▶ _What the task requires_: The answer is one number: how many lines in the data below hold "order".

▶ _Data for analysis_:

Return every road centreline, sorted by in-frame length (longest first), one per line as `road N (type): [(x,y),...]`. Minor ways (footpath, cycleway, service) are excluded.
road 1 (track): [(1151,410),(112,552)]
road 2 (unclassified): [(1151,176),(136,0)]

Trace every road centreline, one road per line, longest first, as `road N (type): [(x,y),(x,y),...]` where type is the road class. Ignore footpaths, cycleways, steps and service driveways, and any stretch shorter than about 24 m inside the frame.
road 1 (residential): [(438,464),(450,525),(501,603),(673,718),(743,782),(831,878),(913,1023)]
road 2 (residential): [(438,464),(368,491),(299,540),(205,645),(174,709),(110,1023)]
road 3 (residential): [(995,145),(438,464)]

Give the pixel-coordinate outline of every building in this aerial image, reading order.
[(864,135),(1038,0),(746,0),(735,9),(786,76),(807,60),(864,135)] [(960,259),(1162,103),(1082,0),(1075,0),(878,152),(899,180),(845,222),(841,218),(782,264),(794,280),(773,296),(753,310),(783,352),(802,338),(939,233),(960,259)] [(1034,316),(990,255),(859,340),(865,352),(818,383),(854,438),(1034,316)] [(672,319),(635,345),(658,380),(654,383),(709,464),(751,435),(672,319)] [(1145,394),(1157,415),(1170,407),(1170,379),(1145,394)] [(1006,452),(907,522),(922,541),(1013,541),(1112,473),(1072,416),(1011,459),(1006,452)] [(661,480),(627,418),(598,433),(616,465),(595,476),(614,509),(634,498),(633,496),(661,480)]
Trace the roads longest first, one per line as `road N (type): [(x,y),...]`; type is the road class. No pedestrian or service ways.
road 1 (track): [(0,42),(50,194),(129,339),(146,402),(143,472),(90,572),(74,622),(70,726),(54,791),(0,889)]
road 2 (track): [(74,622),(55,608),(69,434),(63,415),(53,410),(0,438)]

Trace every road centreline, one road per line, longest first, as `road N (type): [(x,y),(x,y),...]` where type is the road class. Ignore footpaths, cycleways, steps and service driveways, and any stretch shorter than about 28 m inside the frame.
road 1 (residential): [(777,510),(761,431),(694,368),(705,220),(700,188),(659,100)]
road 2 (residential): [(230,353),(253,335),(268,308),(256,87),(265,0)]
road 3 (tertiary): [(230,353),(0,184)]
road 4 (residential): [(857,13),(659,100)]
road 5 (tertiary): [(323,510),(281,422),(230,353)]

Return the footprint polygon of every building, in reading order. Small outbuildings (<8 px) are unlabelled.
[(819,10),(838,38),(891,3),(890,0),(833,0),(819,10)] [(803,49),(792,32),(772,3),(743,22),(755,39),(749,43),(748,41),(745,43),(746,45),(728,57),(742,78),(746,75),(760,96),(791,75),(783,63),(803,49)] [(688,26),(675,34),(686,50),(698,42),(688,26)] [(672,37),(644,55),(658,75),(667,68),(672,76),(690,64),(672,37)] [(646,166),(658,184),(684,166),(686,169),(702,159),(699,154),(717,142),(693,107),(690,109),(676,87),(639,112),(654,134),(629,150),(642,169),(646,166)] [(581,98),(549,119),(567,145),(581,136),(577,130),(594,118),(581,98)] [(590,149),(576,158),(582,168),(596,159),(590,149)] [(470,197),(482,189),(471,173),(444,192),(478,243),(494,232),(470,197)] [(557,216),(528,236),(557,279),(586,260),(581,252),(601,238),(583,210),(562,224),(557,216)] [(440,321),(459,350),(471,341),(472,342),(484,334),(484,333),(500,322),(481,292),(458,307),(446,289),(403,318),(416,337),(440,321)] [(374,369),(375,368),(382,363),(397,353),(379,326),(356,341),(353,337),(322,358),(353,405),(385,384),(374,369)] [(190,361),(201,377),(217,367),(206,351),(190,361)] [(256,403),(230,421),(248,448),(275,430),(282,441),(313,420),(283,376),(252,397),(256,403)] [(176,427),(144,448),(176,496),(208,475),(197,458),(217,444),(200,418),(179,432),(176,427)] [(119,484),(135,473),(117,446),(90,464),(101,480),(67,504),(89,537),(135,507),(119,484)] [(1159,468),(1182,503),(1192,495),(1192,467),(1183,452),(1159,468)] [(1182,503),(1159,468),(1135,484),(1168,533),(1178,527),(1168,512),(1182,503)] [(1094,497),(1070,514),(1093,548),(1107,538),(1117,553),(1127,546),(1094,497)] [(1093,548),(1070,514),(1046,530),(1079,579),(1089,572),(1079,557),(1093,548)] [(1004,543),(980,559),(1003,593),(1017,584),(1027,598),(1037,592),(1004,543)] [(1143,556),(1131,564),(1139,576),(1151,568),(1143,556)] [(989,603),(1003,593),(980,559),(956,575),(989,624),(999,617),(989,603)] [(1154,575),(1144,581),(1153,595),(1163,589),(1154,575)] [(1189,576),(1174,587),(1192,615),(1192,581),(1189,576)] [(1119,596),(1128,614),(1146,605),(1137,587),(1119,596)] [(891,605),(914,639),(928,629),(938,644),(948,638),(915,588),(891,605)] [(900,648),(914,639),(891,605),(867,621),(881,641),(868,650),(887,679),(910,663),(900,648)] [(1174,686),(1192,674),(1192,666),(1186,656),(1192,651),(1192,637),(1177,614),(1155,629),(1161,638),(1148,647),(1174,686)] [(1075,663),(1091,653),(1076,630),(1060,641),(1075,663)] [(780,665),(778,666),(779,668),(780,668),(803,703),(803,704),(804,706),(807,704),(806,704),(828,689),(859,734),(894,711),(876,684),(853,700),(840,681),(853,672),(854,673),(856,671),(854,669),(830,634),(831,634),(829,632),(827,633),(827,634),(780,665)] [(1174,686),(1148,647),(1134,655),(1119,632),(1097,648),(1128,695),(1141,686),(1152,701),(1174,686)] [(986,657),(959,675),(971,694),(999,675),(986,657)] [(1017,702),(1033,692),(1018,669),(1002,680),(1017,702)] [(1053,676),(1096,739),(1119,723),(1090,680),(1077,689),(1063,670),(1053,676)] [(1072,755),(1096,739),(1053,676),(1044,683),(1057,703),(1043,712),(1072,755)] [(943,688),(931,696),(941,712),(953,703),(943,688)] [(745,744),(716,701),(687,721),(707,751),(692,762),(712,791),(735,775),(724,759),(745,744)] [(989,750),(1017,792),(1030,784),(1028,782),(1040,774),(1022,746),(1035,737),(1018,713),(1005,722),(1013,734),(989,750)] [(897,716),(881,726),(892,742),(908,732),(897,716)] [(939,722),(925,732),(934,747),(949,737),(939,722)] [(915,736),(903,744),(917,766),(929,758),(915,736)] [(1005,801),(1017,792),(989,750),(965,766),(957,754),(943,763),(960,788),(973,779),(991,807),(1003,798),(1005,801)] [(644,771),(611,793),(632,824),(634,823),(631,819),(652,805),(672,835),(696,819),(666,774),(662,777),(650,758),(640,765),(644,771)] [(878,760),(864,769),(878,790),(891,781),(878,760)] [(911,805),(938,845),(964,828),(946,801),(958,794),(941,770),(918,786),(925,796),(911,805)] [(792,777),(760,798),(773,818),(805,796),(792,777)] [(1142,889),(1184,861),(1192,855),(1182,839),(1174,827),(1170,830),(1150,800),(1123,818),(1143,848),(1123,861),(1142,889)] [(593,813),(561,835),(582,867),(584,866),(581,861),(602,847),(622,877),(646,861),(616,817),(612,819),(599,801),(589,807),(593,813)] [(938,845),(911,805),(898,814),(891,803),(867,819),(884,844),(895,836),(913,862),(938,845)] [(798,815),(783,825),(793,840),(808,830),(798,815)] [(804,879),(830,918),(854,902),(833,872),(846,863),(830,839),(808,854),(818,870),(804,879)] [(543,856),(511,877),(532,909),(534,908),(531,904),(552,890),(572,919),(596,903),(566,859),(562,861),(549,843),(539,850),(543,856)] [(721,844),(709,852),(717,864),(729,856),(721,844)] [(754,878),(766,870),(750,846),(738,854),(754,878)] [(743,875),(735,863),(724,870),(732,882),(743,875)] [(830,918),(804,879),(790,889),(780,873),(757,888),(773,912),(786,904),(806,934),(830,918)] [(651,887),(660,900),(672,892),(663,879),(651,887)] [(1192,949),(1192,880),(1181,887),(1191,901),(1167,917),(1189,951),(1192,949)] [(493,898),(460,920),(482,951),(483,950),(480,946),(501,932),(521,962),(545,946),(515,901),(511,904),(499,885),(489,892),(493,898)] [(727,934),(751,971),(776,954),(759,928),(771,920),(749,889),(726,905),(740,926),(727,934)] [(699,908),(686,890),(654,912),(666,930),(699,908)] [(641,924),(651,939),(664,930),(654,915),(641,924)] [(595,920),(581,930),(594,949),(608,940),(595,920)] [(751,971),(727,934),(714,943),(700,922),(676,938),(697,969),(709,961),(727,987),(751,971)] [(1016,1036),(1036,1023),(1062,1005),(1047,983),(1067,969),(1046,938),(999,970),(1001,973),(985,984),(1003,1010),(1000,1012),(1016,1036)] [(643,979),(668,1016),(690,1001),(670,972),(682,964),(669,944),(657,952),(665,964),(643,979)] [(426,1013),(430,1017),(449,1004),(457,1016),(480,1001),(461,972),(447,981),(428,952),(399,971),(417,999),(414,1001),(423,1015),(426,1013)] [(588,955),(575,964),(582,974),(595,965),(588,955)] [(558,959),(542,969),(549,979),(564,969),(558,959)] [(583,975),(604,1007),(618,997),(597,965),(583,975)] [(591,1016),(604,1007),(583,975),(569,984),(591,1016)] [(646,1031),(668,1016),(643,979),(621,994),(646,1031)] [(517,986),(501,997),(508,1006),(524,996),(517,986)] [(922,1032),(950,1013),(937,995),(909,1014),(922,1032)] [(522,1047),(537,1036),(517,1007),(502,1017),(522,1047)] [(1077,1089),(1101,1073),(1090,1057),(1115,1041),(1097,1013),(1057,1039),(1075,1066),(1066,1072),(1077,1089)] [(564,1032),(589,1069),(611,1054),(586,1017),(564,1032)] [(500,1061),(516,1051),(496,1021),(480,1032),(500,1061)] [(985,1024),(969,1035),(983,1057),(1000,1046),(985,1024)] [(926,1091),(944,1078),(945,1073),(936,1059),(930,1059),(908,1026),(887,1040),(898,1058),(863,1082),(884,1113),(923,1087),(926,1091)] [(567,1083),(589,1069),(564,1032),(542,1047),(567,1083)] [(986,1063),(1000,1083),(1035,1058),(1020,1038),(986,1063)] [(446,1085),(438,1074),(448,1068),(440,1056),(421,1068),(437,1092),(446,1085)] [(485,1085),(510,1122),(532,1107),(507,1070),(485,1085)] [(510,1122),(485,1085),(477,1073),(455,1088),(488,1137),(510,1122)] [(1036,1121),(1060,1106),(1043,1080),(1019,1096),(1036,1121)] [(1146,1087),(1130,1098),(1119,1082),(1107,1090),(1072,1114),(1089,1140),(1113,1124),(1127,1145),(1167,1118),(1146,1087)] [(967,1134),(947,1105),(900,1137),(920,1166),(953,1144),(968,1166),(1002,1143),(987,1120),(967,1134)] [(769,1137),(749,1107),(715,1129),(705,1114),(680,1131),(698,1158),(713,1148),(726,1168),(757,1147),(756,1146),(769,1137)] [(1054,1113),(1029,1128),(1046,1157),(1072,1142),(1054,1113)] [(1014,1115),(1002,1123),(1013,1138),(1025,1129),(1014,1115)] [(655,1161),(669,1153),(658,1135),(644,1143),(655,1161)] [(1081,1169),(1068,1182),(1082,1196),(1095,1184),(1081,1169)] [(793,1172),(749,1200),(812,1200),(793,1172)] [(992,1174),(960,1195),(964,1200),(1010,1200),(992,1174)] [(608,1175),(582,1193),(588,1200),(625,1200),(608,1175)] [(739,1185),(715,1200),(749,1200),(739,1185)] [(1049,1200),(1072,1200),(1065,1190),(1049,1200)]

▶ _Answer for this exercise_: 2